## Image change detection data:
Segment Open
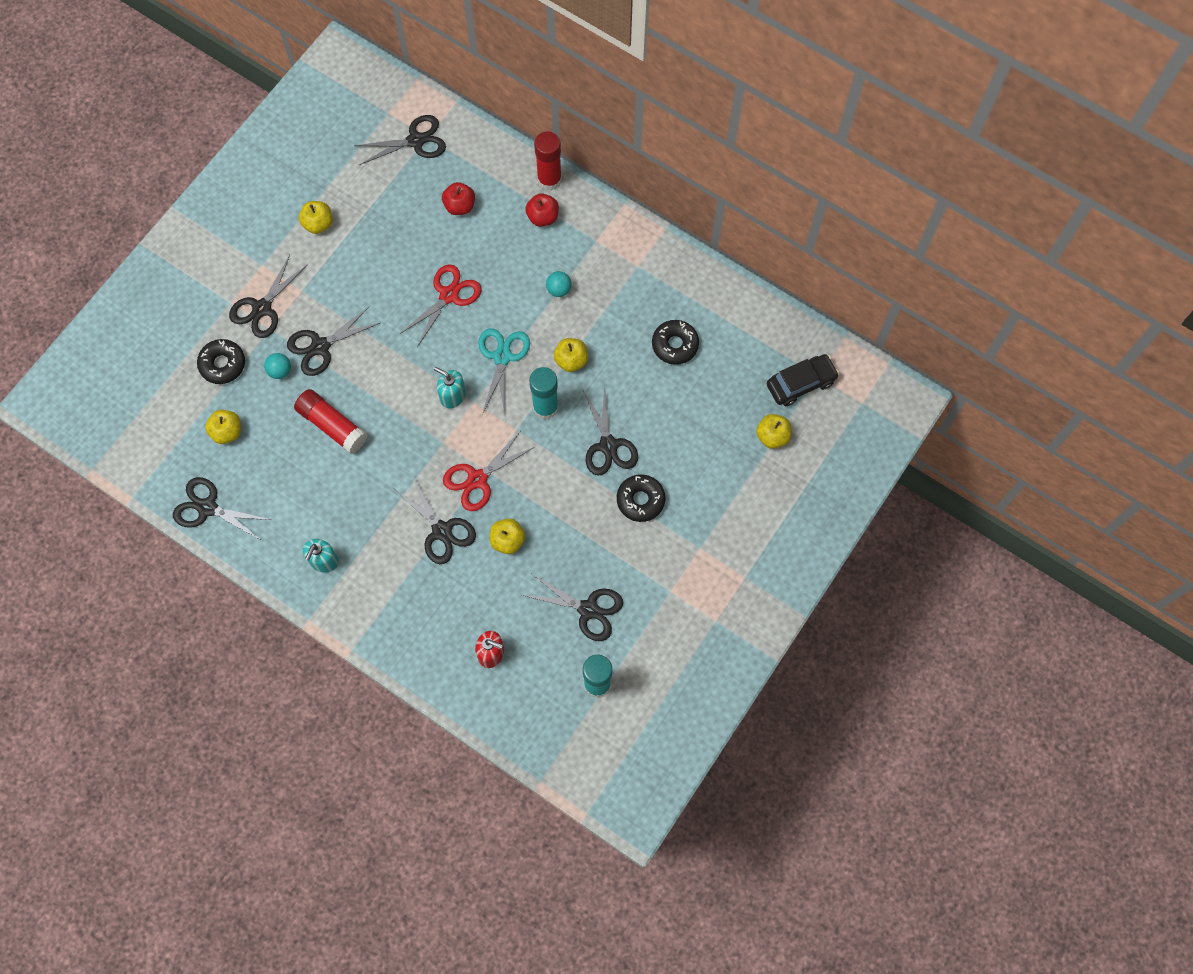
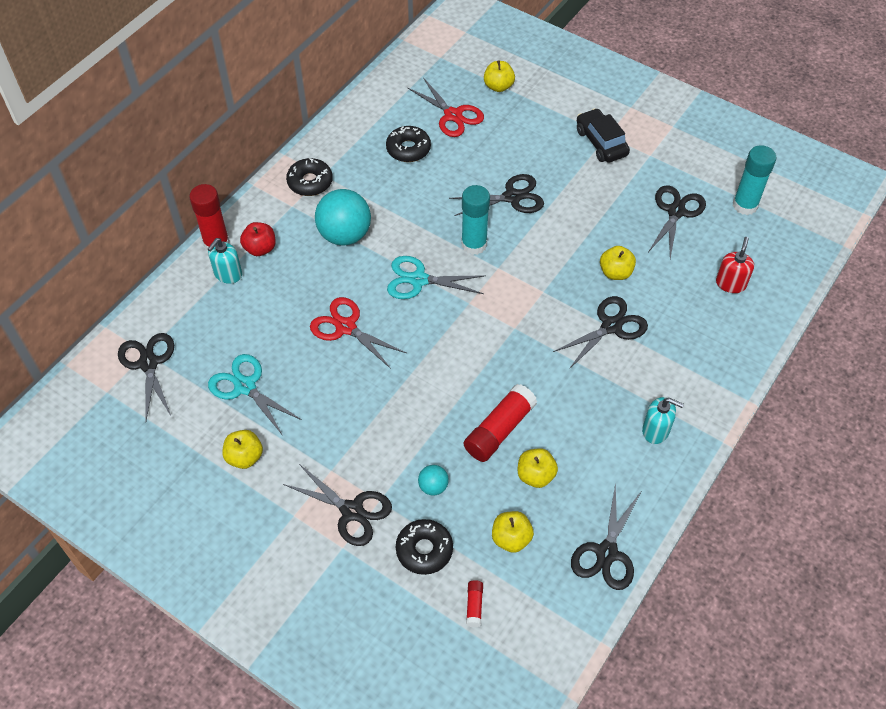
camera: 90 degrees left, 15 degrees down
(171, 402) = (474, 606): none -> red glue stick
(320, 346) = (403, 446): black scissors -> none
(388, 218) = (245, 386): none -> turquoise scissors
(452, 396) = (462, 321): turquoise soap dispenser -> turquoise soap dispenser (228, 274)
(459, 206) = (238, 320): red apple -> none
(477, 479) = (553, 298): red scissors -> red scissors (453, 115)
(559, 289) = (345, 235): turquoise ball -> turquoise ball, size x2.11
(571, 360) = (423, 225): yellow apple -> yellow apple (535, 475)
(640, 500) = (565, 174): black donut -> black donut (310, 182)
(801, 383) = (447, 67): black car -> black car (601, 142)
Segment Closed
## Exercise:
The answer must be an exact copy of the entries, with the pictures omitted.

## Solved problem:
camera: 90 degrees left, 15 degrees down
(171, 402) = (474, 606): none -> red glue stick
(320, 346) = (403, 446): black scissors -> none
(388, 218) = (245, 386): none -> turquoise scissors
(452, 396) = (462, 321): turquoise soap dispenser -> turquoise soap dispenser (228, 274)
(459, 206) = (238, 320): red apple -> none
(477, 479) = (553, 298): red scissors -> red scissors (453, 115)
(559, 289) = (345, 235): turquoise ball -> turquoise ball, size x2.11
(571, 360) = (423, 225): yellow apple -> yellow apple (535, 475)
(640, 500) = (565, 174): black donut -> black donut (310, 182)
(801, 383) = (447, 67): black car -> black car (601, 142)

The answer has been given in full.